◆ What you are asked to do: Your answer should be the exact lines of the data below from the one containing "yellow circle at" through the one containing "cyan square at (121, 437): moved 70 px left"; please include nothing else.
▶
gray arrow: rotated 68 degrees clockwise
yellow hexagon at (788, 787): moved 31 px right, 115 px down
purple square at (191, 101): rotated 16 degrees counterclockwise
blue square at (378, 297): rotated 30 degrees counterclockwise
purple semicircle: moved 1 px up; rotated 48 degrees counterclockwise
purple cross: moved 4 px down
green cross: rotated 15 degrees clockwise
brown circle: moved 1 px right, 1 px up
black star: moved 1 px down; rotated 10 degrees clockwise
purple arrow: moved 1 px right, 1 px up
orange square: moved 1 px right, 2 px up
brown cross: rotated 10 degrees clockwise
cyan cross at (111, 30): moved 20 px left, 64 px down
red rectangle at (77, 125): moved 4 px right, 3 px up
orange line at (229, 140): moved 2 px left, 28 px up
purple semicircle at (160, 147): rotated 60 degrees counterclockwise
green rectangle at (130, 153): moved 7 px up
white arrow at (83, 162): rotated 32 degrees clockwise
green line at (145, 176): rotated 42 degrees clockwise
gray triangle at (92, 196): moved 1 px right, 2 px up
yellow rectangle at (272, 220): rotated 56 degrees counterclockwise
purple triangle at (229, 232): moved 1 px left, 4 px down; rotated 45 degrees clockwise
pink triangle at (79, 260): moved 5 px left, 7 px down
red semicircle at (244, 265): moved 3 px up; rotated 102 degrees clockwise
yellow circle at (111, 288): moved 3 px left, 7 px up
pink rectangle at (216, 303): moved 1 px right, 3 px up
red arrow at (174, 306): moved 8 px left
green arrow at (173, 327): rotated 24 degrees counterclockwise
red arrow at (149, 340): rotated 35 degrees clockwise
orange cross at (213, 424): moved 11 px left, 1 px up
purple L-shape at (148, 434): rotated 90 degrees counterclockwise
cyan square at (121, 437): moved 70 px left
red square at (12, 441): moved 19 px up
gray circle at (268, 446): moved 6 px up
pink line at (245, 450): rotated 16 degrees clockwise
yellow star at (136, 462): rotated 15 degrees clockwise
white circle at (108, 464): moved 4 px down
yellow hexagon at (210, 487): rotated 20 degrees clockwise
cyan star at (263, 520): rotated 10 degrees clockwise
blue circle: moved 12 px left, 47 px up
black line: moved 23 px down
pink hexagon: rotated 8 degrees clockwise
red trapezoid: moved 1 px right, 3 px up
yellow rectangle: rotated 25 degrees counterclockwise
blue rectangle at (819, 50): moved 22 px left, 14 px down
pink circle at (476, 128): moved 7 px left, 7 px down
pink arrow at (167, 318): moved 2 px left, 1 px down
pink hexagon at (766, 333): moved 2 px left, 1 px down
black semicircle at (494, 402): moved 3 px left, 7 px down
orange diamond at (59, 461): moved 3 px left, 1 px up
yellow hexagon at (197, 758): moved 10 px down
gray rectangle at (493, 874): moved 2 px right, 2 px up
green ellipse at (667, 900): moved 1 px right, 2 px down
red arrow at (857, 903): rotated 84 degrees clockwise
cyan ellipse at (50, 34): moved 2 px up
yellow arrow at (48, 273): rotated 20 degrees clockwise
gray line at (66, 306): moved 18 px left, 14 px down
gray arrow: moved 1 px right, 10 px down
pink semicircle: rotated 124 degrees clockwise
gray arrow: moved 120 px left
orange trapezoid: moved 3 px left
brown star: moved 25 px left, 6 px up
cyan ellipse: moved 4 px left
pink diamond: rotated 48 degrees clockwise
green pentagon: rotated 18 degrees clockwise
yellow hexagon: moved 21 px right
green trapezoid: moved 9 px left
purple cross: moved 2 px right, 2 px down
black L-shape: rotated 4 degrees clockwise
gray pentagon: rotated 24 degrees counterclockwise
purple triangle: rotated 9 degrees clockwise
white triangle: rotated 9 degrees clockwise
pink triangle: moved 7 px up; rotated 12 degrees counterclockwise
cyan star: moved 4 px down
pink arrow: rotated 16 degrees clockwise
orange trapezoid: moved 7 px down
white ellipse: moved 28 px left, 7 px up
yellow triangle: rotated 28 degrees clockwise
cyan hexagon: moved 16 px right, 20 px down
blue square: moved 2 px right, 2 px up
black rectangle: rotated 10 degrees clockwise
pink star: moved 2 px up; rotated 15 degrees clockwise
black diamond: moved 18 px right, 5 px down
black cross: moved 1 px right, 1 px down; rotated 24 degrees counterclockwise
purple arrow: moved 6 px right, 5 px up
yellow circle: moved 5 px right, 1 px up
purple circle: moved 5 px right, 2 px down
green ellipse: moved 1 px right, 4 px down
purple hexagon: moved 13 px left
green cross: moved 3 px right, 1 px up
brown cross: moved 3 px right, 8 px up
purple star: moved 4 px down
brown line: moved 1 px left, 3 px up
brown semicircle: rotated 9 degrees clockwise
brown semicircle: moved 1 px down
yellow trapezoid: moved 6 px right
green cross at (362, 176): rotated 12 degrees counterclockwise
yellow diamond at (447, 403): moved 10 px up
◀
◆ Answer to this problem:
yellow circle at (111, 288): moved 3 px left, 7 px up
pink rectangle at (216, 303): moved 1 px right, 3 px up
red arrow at (174, 306): moved 8 px left
green arrow at (173, 327): rotated 24 degrees counterclockwise
red arrow at (149, 340): rotated 35 degrees clockwise
orange cross at (213, 424): moved 11 px left, 1 px up
purple L-shape at (148, 434): rotated 90 degrees counterclockwise
cyan square at (121, 437): moved 70 px left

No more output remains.